_Information provided_.
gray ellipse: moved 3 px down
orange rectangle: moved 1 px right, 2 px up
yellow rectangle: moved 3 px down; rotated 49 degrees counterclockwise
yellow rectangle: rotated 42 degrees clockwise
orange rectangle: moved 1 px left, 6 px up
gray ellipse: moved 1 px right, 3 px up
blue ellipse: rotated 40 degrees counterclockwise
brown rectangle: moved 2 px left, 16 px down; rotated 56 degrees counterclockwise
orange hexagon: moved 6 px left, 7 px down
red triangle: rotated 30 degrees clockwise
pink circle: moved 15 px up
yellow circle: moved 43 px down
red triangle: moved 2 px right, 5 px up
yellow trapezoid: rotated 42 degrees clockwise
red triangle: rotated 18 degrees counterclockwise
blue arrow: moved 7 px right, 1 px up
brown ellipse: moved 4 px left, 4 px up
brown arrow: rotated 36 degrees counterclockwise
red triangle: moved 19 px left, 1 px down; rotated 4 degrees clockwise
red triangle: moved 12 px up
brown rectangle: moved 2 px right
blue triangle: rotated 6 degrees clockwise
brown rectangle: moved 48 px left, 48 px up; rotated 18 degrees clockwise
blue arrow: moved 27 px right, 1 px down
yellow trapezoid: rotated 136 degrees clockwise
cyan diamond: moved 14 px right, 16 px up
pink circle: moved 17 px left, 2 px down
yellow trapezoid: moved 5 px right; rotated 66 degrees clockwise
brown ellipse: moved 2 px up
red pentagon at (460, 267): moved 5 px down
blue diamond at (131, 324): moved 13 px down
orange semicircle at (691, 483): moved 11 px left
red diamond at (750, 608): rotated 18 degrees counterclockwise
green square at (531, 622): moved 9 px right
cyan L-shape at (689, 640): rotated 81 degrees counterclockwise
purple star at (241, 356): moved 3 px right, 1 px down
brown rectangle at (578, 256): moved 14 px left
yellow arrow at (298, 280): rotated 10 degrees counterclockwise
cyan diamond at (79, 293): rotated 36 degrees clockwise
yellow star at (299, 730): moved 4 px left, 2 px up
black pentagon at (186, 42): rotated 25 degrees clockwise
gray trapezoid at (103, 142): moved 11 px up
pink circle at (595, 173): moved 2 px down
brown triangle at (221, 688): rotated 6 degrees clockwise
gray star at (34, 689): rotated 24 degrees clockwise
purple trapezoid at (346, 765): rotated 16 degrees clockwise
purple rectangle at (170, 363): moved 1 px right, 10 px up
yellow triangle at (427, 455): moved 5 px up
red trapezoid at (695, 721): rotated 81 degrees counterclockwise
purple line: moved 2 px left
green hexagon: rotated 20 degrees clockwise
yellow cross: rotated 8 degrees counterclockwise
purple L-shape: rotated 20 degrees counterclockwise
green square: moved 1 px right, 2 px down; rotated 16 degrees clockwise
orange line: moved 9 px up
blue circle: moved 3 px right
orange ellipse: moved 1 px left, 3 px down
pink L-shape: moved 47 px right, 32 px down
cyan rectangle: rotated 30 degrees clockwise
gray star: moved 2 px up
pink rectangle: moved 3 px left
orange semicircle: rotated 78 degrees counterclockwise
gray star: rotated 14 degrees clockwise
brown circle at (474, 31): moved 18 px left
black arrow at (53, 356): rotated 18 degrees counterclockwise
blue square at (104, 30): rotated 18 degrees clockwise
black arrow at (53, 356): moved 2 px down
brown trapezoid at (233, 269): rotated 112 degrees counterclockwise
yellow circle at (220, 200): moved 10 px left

_Task_.
Reproduce the stretch of the data from its first line through the line containing "blue diamond at (131, 324): moved 13 px down", both ends included, with every line unchanged.

_Complete answer_.
gray ellipse: moved 3 px down
orange rectangle: moved 1 px right, 2 px up
yellow rectangle: moved 3 px down; rotated 49 degrees counterclockwise
yellow rectangle: rotated 42 degrees clockwise
orange rectangle: moved 1 px left, 6 px up
gray ellipse: moved 1 px right, 3 px up
blue ellipse: rotated 40 degrees counterclockwise
brown rectangle: moved 2 px left, 16 px down; rotated 56 degrees counterclockwise
orange hexagon: moved 6 px left, 7 px down
red triangle: rotated 30 degrees clockwise
pink circle: moved 15 px up
yellow circle: moved 43 px down
red triangle: moved 2 px right, 5 px up
yellow trapezoid: rotated 42 degrees clockwise
red triangle: rotated 18 degrees counterclockwise
blue arrow: moved 7 px right, 1 px up
brown ellipse: moved 4 px left, 4 px up
brown arrow: rotated 36 degrees counterclockwise
red triangle: moved 19 px left, 1 px down; rotated 4 degrees clockwise
red triangle: moved 12 px up
brown rectangle: moved 2 px right
blue triangle: rotated 6 degrees clockwise
brown rectangle: moved 48 px left, 48 px up; rotated 18 degrees clockwise
blue arrow: moved 27 px right, 1 px down
yellow trapezoid: rotated 136 degrees clockwise
cyan diamond: moved 14 px right, 16 px up
pink circle: moved 17 px left, 2 px down
yellow trapezoid: moved 5 px right; rotated 66 degrees clockwise
brown ellipse: moved 2 px up
red pentagon at (460, 267): moved 5 px down
blue diamond at (131, 324): moved 13 px down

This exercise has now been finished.